» Instructions to follow
For each line of the listing below that contains the string "none", copy the line.

=======

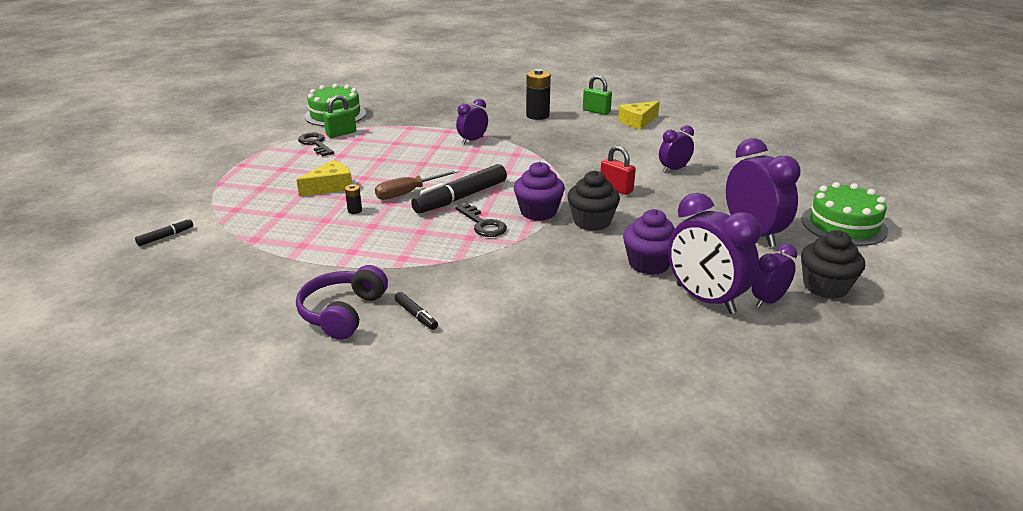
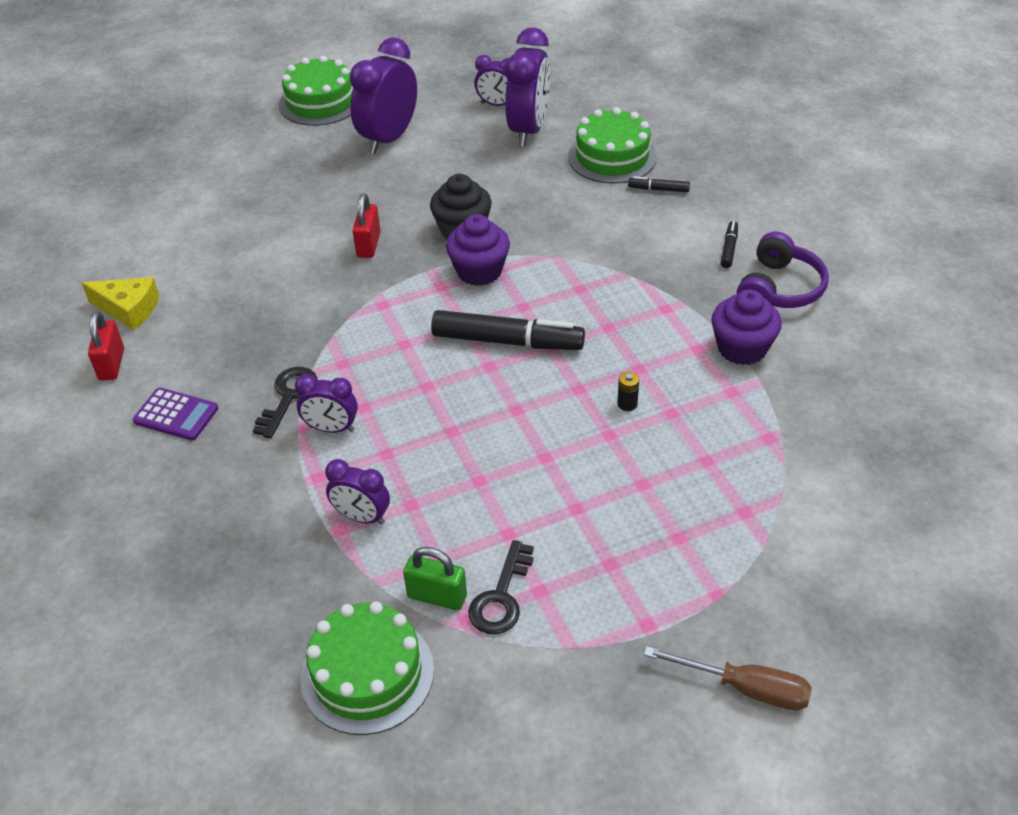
camera: 125 degrees left, 15 degrees up
black marker [135,219,193,246] -> black marker moved to [628,176,690,192]
yellow cheese [296,160,352,197] -> none
purple headphones [296,265,388,340] -> purple headphones turned 45 degrees counterclockwise [737,231,829,308]
brown screwdriver [375,169,459,200] -> brown screwdriver moved to [644,646,812,711]
black key [455,203,507,237] -> black key moved to [253,367,318,439]
black battery [526,69,551,120] -> purple calculator [133,388,218,441]
green padlock [583,75,612,115] -> red padlock [88,311,124,380]
purple cupcake [623,209,675,275] -> purple cupcake moved to [711,289,782,365]
purple clock [659,125,694,172] -> purple clock moved to [325,459,390,525]
black cupcake [801,230,865,299] -> none
none -> green cake [568,107,657,184]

=======

» Your solution
yellow cheese [296,160,352,197] -> none
black cupcake [801,230,865,299] -> none
none -> green cake [568,107,657,184]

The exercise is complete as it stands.